» **YOUR INSTRUCTIONS**
The records must be duplicated exactly, with every picture left out.

____

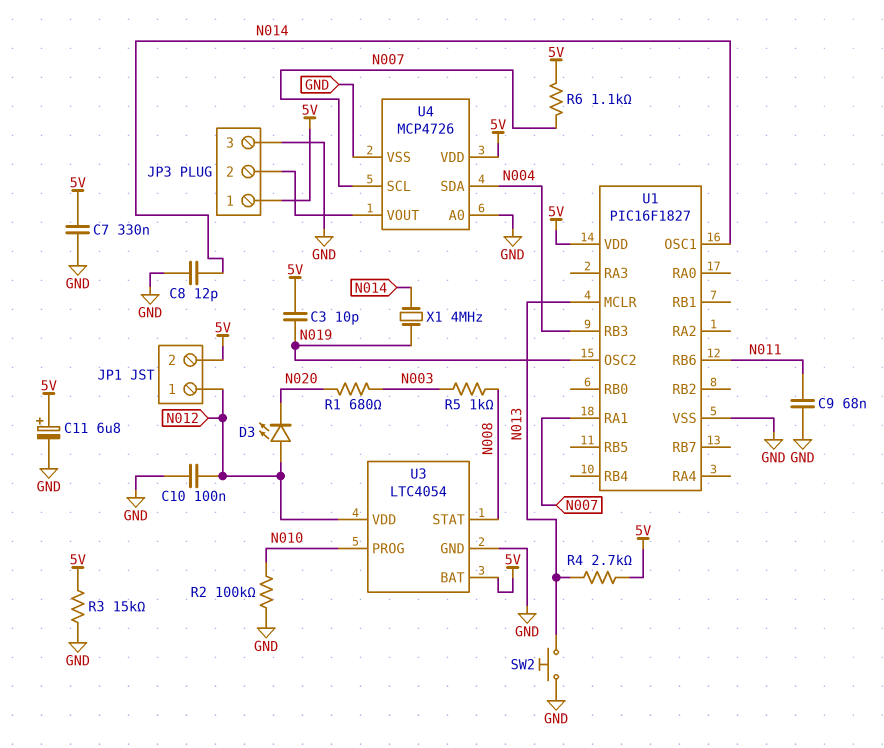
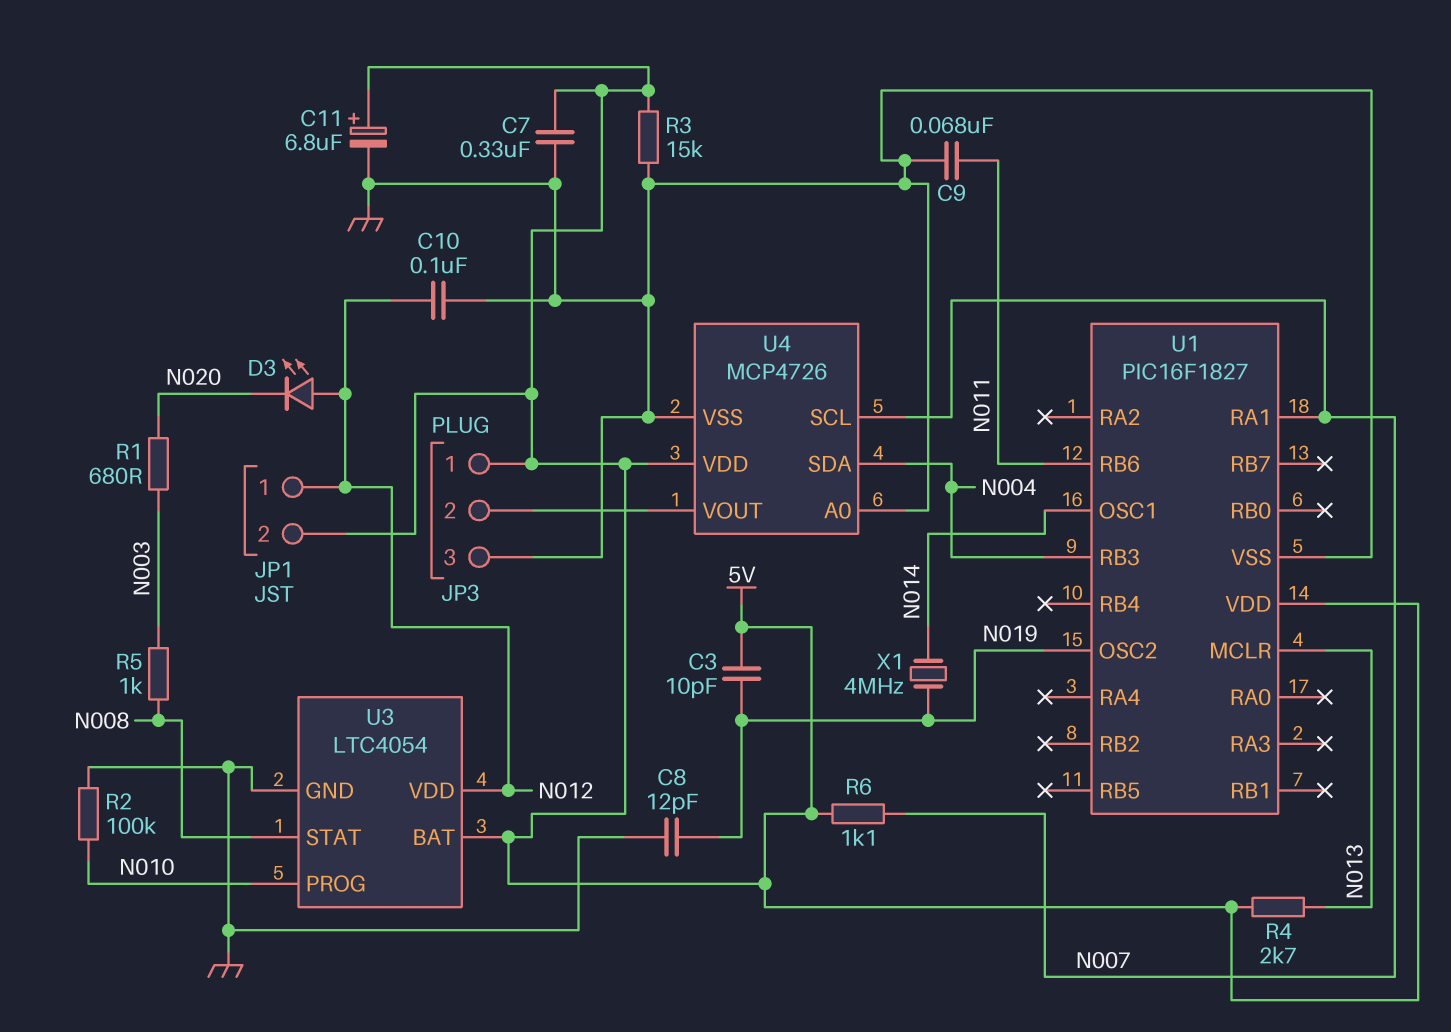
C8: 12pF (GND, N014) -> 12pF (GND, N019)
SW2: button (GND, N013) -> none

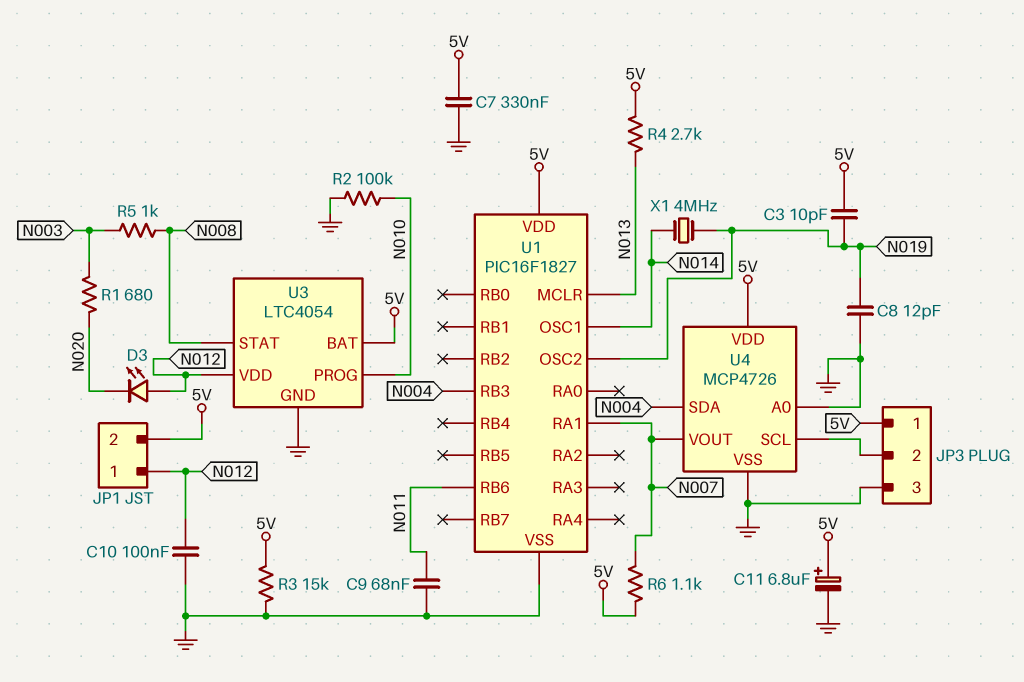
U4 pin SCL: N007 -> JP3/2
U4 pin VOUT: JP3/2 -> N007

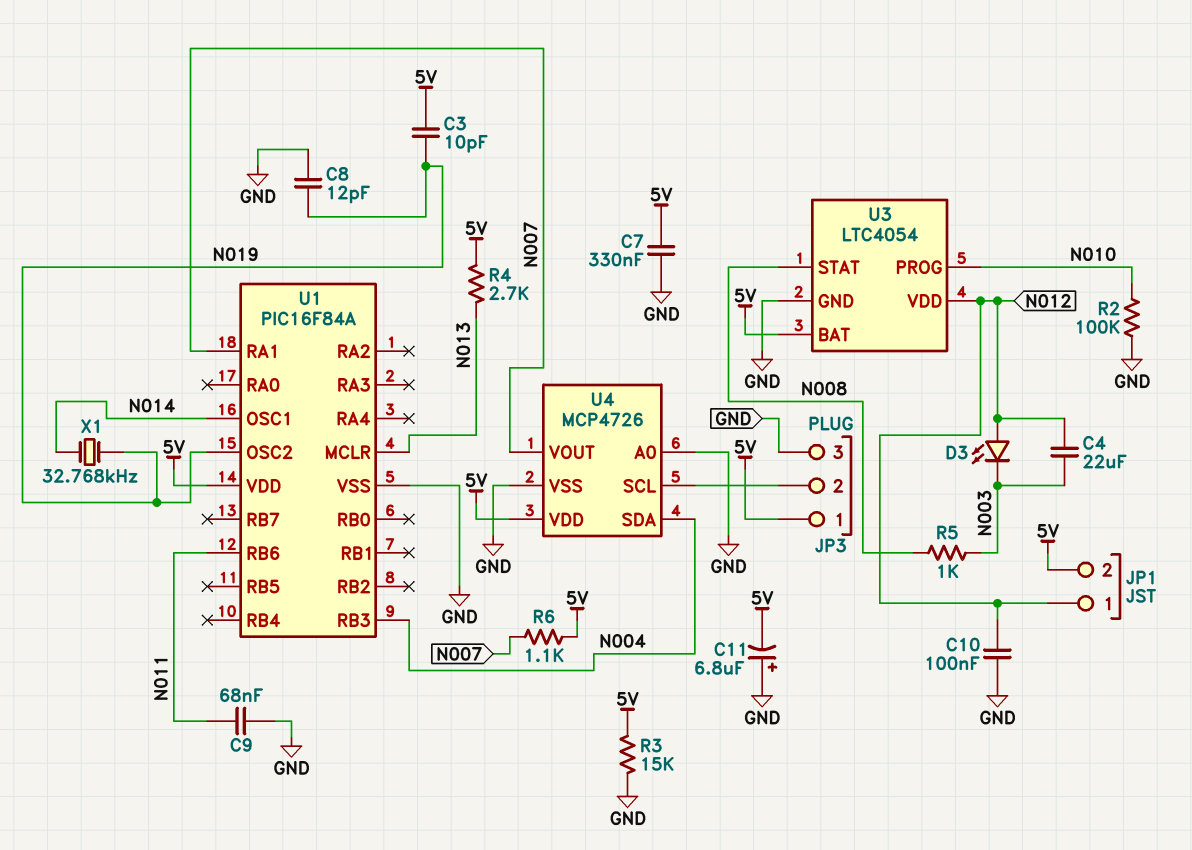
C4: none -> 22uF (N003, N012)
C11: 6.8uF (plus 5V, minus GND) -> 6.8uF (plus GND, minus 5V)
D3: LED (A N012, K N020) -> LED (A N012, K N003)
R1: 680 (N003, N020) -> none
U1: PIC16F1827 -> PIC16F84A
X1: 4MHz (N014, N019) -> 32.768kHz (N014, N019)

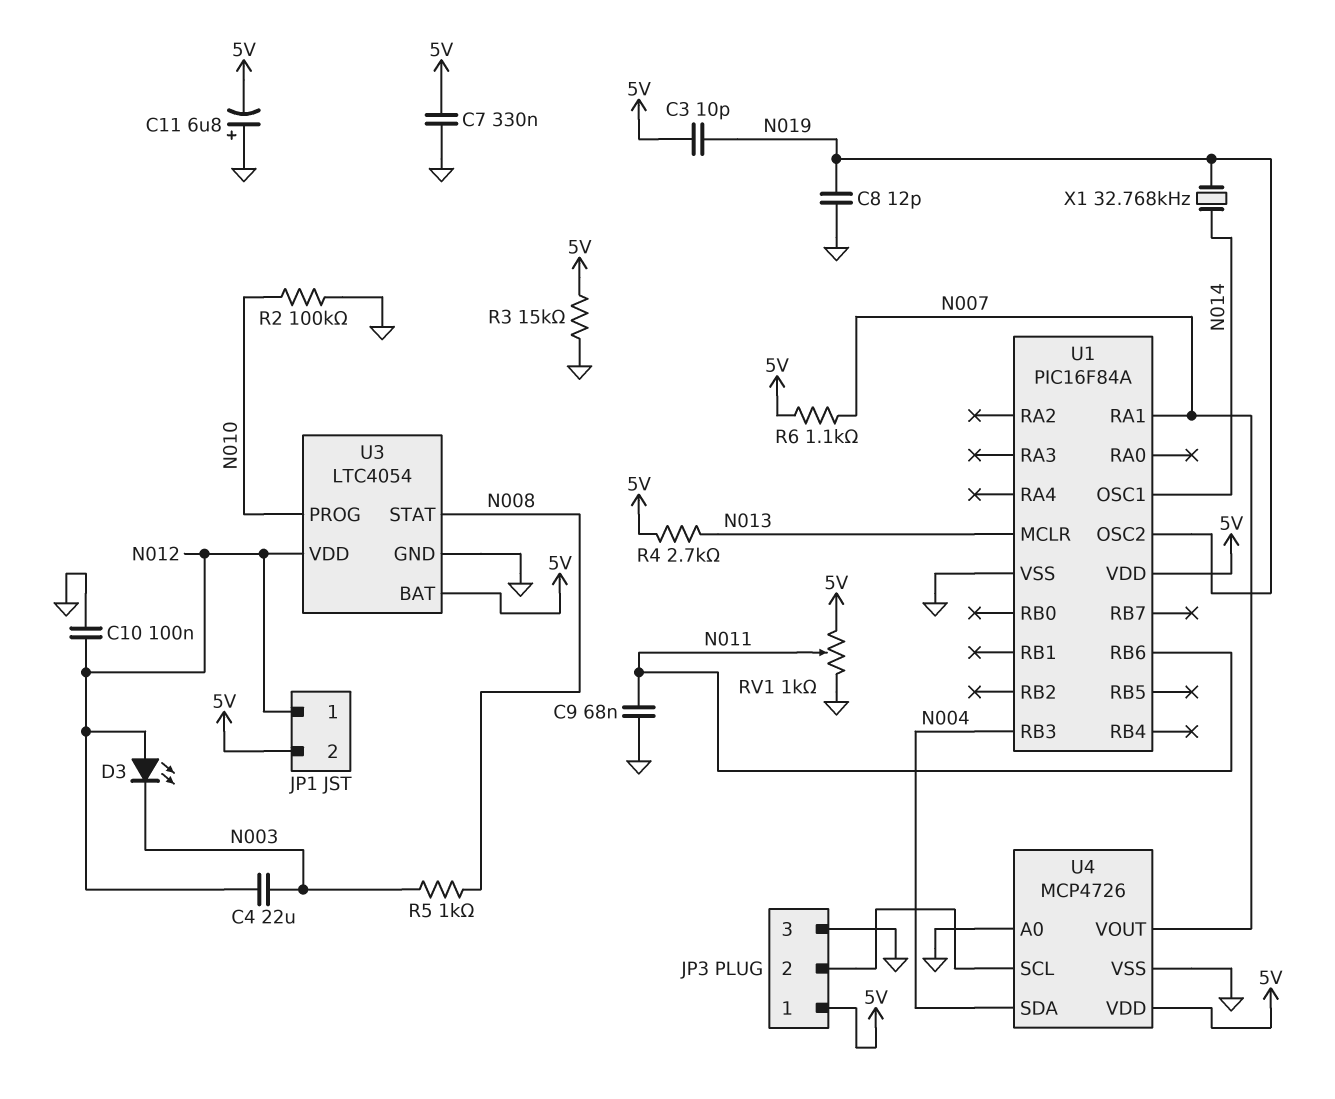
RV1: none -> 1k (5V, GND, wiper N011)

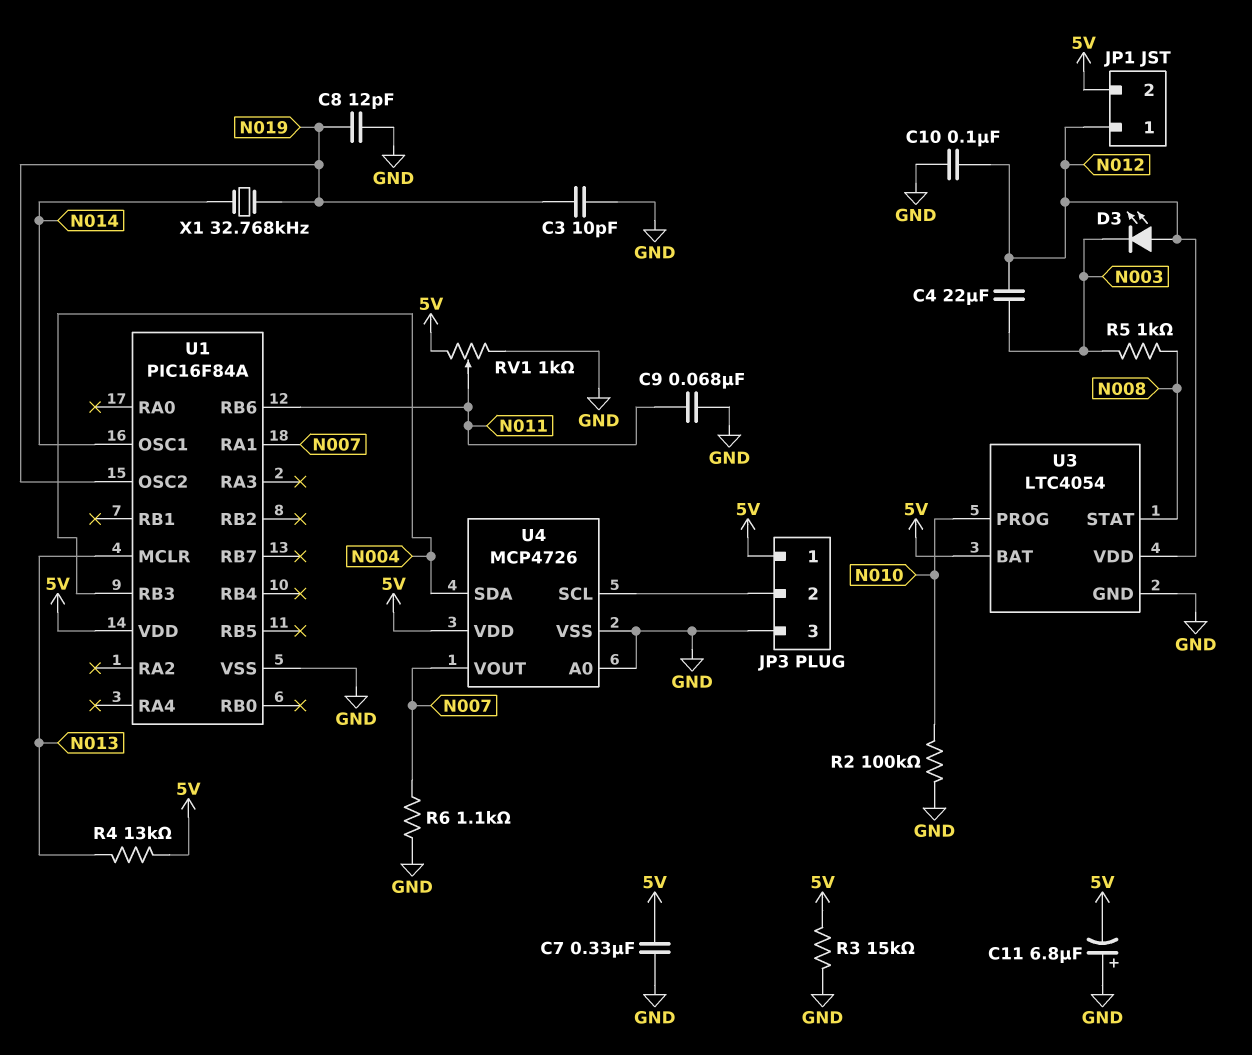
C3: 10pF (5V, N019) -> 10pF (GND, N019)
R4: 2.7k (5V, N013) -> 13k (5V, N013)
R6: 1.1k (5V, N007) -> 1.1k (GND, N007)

____

» **WRITTEN RESPONSE**
C8: 12pF (GND, N014) -> 12pF (GND, N019)
SW2: button (GND, N013) -> none

U4 pin SCL: N007 -> JP3/2
U4 pin VOUT: JP3/2 -> N007

C4: none -> 22uF (N003, N012)
C11: 6.8uF (plus 5V, minus GND) -> 6.8uF (plus GND, minus 5V)
D3: LED (A N012, K N020) -> LED (A N012, K N003)
R1: 680 (N003, N020) -> none
U1: PIC16F1827 -> PIC16F84A
X1: 4MHz (N014, N019) -> 32.768kHz (N014, N019)

RV1: none -> 1k (5V, GND, wiper N011)

C3: 10pF (5V, N019) -> 10pF (GND, N019)
R4: 2.7k (5V, N013) -> 13k (5V, N013)
R6: 1.1k (5V, N007) -> 1.1k (GND, N007)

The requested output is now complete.